* _YOUR INSTRUCTIONS_:
Count how many lines in the records below contain the string "italic". Reply with only the number.

++++ AVAILABLE RECORDS

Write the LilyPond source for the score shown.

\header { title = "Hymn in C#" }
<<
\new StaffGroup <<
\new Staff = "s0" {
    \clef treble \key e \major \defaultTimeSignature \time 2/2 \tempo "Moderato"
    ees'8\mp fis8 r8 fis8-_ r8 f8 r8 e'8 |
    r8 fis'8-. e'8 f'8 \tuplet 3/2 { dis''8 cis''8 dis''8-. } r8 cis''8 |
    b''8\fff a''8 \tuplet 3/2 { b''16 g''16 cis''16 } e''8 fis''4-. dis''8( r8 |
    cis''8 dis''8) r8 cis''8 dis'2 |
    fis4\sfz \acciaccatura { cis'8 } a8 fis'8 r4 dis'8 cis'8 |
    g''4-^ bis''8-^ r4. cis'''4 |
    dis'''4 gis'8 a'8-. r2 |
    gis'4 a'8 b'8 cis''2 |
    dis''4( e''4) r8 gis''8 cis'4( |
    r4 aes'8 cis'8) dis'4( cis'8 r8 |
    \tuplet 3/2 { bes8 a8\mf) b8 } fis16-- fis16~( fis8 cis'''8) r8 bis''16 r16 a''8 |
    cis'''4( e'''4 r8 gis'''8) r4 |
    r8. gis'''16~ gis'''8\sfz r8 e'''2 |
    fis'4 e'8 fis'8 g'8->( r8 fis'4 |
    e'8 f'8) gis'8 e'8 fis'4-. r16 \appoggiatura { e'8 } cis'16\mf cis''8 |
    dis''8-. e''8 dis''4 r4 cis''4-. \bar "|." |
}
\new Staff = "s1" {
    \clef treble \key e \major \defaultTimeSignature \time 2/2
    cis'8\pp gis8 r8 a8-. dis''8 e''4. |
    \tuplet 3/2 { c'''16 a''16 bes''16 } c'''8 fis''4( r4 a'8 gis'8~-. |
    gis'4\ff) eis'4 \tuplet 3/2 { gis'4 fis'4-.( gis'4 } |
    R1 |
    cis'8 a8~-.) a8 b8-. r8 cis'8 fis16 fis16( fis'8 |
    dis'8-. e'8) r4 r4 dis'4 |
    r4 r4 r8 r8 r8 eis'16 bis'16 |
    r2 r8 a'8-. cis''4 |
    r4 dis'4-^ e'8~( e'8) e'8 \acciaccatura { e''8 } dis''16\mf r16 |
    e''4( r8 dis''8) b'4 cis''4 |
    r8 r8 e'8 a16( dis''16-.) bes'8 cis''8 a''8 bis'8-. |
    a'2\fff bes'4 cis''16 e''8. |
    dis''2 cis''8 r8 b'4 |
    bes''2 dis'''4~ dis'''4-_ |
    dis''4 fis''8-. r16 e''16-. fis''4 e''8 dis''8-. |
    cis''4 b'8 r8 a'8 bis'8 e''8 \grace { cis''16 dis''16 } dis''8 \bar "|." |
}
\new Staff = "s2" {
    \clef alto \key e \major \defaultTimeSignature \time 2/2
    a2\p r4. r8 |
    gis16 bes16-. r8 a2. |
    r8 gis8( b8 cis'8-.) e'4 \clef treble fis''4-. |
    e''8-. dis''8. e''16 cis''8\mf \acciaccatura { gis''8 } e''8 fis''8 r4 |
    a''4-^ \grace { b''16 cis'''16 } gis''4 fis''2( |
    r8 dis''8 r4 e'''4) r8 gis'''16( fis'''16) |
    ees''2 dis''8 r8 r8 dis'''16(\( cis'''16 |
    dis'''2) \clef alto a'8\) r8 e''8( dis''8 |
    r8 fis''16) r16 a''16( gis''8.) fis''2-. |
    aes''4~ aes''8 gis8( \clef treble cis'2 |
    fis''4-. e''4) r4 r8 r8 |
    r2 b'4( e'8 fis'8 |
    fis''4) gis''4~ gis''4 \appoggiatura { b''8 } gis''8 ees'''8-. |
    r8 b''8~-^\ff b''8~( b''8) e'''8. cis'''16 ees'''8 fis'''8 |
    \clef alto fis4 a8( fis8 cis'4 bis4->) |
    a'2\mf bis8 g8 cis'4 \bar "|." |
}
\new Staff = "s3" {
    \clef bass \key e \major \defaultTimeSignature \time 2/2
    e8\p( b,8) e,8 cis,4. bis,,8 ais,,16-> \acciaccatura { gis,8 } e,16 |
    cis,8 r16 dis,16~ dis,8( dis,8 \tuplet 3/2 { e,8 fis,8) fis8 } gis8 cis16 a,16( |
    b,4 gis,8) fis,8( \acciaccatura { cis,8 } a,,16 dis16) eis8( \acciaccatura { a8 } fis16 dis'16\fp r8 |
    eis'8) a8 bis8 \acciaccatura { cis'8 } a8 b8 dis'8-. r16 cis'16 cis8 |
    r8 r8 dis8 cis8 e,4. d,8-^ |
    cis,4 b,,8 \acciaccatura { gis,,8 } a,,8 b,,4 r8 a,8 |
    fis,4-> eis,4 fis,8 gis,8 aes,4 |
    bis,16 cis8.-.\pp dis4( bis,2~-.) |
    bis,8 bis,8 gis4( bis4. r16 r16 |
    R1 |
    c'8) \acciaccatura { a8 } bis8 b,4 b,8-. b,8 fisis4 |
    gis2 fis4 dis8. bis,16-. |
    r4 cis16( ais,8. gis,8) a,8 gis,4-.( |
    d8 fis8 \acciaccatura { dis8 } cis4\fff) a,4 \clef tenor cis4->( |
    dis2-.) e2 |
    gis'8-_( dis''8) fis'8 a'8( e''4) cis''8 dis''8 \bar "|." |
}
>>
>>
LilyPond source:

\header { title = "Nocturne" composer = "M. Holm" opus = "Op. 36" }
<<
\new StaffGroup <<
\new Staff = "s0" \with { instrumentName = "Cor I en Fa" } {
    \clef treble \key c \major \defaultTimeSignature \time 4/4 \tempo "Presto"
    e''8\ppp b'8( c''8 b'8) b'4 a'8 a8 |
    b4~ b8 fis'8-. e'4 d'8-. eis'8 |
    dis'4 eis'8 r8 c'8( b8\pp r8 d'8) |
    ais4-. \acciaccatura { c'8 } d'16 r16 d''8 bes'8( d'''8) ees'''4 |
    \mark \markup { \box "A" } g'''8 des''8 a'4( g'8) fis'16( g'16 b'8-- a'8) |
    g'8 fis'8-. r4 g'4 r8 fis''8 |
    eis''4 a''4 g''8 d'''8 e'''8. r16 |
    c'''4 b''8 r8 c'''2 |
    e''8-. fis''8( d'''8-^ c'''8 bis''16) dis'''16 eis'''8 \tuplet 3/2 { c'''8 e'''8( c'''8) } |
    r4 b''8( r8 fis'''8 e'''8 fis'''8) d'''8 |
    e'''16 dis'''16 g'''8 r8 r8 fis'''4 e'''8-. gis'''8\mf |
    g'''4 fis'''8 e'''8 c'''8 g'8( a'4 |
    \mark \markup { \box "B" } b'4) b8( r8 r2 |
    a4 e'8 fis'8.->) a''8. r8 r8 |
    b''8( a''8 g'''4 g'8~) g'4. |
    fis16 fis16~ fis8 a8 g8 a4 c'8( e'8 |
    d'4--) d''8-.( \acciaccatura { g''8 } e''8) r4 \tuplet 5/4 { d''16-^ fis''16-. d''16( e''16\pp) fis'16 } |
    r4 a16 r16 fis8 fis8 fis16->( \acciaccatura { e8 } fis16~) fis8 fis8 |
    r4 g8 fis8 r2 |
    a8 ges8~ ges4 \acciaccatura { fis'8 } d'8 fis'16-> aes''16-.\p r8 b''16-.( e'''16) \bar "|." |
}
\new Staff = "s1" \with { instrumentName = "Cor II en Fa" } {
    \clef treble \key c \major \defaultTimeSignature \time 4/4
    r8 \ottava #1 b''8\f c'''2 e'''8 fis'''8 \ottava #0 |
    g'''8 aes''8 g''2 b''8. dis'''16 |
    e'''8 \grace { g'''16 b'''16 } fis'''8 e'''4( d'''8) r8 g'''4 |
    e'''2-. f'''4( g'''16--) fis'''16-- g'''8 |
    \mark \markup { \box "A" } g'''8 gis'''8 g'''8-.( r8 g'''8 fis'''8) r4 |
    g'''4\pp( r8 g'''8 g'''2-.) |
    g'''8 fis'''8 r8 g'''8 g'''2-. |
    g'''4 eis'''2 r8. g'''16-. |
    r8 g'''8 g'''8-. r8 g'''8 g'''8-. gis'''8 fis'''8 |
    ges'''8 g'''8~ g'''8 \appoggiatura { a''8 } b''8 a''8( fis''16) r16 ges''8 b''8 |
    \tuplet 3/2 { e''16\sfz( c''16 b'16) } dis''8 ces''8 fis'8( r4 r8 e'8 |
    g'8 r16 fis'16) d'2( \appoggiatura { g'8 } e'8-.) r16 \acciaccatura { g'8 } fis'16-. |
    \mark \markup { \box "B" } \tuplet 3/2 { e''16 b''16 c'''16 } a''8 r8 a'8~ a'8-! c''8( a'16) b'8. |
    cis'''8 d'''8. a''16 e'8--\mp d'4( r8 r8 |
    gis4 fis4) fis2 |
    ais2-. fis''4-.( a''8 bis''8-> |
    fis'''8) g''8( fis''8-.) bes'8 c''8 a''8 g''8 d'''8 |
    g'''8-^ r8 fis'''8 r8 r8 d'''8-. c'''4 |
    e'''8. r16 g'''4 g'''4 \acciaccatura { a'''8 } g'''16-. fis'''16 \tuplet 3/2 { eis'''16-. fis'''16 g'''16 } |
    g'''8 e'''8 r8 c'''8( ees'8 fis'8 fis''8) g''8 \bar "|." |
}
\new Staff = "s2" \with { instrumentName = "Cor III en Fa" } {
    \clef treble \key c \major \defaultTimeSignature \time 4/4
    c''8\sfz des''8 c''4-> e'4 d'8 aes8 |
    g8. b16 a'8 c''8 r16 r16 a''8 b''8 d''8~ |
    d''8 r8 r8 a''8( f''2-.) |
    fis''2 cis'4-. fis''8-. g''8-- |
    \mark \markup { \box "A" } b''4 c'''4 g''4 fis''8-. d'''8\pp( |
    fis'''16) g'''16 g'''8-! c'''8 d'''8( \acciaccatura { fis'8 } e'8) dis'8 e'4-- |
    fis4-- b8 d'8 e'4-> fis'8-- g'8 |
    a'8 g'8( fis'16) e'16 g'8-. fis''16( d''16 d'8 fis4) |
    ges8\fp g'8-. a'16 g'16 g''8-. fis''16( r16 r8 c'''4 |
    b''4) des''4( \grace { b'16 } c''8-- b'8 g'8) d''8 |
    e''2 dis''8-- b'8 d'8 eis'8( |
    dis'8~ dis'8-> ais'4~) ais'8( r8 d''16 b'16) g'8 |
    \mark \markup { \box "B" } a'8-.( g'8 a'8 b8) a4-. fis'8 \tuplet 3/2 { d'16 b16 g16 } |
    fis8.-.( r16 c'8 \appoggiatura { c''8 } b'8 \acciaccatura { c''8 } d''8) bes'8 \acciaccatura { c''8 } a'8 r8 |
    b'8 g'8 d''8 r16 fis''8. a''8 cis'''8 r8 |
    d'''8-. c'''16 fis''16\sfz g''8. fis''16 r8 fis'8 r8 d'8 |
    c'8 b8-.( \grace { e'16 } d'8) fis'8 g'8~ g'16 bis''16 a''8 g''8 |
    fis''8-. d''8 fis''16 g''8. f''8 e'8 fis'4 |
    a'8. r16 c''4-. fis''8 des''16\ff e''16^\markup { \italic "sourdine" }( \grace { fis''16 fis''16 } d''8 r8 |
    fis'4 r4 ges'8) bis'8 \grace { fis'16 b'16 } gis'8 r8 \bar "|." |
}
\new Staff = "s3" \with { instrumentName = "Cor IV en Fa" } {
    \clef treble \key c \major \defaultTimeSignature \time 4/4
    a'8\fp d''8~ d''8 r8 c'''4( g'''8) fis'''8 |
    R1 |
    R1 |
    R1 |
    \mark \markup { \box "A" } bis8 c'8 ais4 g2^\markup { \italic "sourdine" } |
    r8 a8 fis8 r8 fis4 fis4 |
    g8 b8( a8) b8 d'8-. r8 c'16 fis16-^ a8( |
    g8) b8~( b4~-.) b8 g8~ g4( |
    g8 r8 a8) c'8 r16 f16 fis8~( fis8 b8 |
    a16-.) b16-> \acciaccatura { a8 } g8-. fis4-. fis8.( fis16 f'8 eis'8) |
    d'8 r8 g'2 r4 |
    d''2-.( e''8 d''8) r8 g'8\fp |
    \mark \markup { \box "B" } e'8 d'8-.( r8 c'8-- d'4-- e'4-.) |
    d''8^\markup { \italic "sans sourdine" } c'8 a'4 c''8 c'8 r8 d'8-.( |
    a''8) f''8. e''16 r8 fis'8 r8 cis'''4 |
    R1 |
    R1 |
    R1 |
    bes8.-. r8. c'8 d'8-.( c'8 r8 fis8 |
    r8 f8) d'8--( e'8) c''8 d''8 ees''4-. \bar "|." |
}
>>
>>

++++++++

* _THE RESULT_:
3